TRY IT:
Your answer must be an exact repeat of the lines from the one containing "none -> red brick C11 level 1" through the last line of the records, both included, with no pictures.

DATASET EXTRACT:

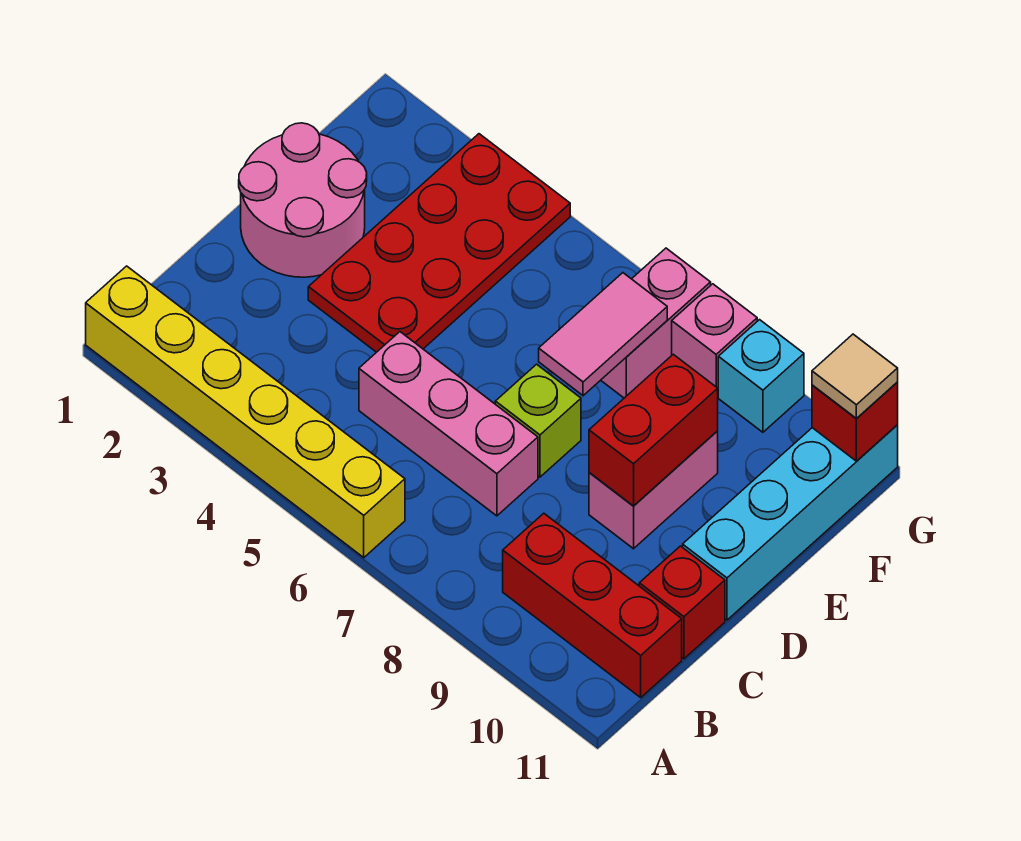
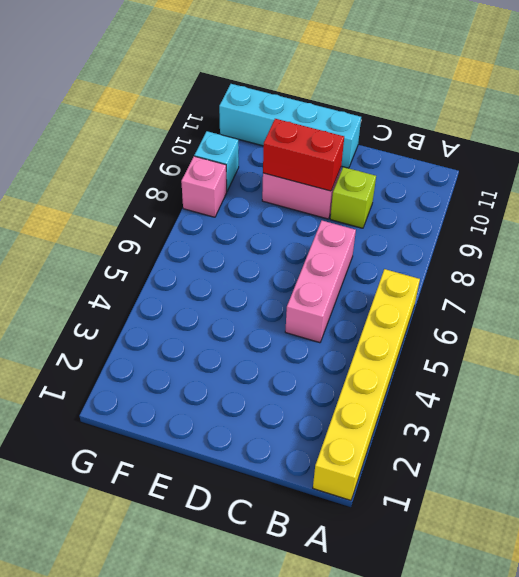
lime brick C9 level 1 -> lime brick D7 level 1
none -> red brick B9:B11 level 1
none -> red brick C11 level 1
none -> pink round brick D1:E2 level 1

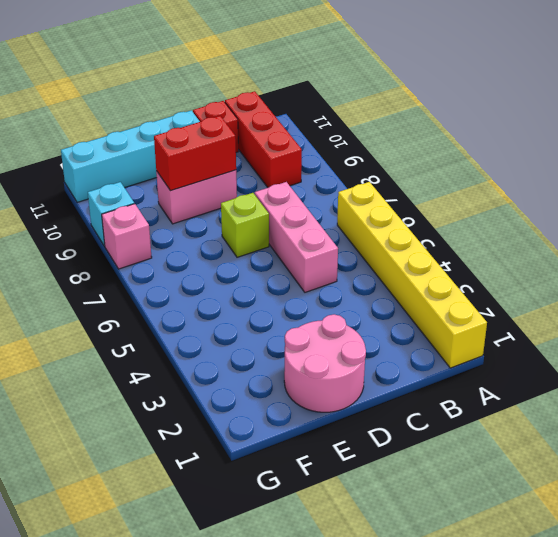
none -> red plate D3:G4 level 1
none -> pink brick F7:G7 level 1
none -> pink tile E7:F7 level 2

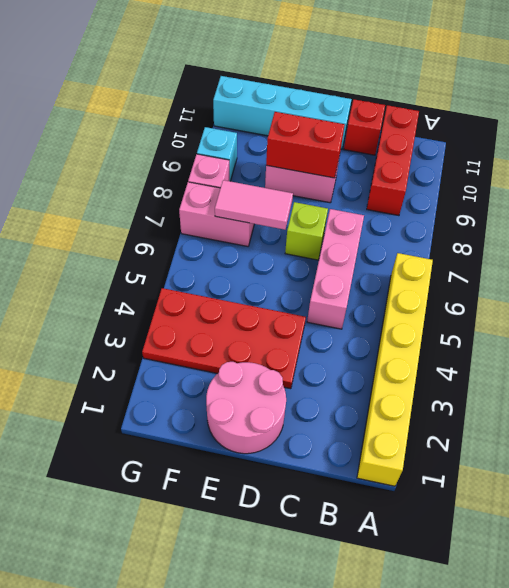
none -> red brick G11 level 2
none -> tan tile G11 level 3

RESULT FOR THIS EXERCISE:
none -> red brick C11 level 1
none -> pink round brick D1:E2 level 1

none -> red plate D3:G4 level 1
none -> pink brick F7:G7 level 1
none -> pink tile E7:F7 level 2

none -> red brick G11 level 2
none -> tan tile G11 level 3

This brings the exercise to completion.